→ **Assigned task**:
Among the lines below, copy exactly those from the one with "camera: 160 degrees right, 10 degrees down" through the one with "(322, 377) = (585, 348): red", counting both ends.

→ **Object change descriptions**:
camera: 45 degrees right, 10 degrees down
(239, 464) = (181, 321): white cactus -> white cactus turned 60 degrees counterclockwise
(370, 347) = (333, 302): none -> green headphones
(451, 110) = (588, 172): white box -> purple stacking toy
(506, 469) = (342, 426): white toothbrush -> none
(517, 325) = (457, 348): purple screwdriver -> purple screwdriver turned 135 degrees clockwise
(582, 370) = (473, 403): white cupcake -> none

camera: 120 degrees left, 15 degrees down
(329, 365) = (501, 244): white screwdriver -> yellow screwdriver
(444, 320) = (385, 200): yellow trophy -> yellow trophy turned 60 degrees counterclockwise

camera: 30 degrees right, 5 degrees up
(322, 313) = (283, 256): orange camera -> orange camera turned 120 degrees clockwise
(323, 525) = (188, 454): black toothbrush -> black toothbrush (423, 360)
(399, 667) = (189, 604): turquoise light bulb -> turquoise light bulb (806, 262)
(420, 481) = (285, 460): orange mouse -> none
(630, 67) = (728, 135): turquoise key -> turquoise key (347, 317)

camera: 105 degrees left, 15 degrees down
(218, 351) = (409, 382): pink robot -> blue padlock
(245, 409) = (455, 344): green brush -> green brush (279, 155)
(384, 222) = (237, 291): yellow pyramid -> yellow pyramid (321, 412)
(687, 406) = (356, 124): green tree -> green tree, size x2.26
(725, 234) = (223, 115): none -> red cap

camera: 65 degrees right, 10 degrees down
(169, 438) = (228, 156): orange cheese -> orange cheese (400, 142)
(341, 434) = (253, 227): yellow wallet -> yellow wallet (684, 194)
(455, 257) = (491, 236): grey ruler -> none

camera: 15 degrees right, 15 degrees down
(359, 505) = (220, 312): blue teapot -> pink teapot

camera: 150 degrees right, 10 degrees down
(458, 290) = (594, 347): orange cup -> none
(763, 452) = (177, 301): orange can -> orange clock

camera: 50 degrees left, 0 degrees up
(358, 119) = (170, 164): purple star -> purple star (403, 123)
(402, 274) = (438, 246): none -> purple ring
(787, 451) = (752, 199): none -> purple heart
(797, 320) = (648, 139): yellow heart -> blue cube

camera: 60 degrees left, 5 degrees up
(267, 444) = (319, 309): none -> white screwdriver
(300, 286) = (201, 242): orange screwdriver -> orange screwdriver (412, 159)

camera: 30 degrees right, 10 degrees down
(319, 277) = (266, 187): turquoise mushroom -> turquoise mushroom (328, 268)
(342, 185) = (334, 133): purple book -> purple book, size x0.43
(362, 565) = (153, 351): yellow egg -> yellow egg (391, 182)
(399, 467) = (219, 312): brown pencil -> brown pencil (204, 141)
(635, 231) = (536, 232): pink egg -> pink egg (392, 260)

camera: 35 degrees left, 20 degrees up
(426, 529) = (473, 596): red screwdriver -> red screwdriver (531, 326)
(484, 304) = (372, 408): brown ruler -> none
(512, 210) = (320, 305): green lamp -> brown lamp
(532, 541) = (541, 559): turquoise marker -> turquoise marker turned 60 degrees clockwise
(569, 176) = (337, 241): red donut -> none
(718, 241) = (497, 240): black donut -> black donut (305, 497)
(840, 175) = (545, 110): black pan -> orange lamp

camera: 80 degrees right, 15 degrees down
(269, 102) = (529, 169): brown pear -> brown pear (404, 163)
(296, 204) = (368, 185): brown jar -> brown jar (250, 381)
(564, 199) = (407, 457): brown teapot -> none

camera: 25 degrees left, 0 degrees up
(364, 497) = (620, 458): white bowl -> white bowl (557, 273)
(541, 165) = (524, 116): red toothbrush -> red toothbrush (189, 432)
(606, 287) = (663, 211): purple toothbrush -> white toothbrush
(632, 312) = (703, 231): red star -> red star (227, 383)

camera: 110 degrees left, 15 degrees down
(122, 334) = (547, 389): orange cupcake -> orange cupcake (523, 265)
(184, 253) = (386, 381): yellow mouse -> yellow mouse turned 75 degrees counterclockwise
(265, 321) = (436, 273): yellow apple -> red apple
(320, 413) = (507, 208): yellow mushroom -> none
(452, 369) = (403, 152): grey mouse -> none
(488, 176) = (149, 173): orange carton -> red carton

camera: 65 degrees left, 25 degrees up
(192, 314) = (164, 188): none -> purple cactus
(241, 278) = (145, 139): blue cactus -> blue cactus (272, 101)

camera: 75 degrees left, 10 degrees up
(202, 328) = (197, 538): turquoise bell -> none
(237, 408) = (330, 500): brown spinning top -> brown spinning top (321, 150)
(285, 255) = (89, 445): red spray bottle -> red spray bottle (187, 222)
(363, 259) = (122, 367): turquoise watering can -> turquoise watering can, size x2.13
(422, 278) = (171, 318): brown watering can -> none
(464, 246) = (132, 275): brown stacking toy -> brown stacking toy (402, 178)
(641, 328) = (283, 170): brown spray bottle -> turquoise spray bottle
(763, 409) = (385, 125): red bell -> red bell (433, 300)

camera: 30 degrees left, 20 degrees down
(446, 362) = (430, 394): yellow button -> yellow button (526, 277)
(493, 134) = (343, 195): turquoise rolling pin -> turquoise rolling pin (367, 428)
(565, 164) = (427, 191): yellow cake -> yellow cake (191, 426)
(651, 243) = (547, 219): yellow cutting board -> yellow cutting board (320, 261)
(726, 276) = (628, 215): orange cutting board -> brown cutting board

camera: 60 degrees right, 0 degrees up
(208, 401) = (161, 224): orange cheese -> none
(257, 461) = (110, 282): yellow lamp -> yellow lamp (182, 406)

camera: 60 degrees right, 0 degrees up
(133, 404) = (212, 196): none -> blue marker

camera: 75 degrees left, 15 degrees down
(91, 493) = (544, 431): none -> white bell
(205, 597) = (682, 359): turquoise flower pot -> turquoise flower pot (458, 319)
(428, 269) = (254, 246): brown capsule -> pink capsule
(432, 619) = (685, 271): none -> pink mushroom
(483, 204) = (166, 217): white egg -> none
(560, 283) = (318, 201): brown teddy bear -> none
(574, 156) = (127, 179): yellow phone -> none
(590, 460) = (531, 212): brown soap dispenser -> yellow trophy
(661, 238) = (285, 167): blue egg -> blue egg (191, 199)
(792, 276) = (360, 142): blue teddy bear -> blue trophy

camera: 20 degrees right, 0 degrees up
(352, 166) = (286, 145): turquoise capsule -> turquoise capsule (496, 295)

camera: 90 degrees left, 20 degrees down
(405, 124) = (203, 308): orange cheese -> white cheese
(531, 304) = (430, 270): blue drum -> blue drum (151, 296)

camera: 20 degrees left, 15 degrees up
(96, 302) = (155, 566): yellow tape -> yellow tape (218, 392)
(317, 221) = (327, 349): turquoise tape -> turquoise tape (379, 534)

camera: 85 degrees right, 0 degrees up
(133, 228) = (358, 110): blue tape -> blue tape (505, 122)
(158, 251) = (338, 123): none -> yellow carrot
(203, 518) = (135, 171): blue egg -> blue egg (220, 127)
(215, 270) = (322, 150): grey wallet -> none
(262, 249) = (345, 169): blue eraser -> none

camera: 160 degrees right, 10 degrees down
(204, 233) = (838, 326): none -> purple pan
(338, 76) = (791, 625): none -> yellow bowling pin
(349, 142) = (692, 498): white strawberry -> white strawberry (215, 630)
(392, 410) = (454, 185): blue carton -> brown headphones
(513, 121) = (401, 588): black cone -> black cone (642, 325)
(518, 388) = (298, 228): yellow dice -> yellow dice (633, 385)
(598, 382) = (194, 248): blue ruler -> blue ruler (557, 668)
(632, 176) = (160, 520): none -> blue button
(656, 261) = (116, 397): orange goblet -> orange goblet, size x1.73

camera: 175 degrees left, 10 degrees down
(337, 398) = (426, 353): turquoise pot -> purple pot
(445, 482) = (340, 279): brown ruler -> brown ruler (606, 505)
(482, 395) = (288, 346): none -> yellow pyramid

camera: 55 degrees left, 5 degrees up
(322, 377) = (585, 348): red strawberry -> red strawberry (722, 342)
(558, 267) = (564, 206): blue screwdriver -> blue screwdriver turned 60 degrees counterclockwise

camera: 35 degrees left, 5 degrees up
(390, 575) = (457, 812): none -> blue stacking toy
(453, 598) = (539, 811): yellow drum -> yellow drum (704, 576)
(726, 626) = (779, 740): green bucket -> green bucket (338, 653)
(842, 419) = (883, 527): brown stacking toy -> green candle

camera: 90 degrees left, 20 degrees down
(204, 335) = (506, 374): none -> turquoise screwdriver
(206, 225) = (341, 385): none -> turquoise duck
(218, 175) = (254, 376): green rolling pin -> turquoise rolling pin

→ **Exercise response**:
camera: 160 degrees right, 10 degrees down
(204, 233) = (838, 326): none -> purple pan
(338, 76) = (791, 625): none -> yellow bowling pin
(349, 142) = (692, 498): white strawberry -> white strawberry (215, 630)
(392, 410) = (454, 185): blue carton -> brown headphones
(513, 121) = (401, 588): black cone -> black cone (642, 325)
(518, 388) = (298, 228): yellow dice -> yellow dice (633, 385)
(598, 382) = (194, 248): blue ruler -> blue ruler (557, 668)
(632, 176) = (160, 520): none -> blue button
(656, 261) = (116, 397): orange goblet -> orange goblet, size x1.73

camera: 175 degrees left, 10 degrees down
(337, 398) = (426, 353): turquoise pot -> purple pot
(445, 482) = (340, 279): brown ruler -> brown ruler (606, 505)
(482, 395) = (288, 346): none -> yellow pyramid

camera: 55 degrees left, 5 degrees up
(322, 377) = (585, 348): red strawberry -> red strawberry (722, 342)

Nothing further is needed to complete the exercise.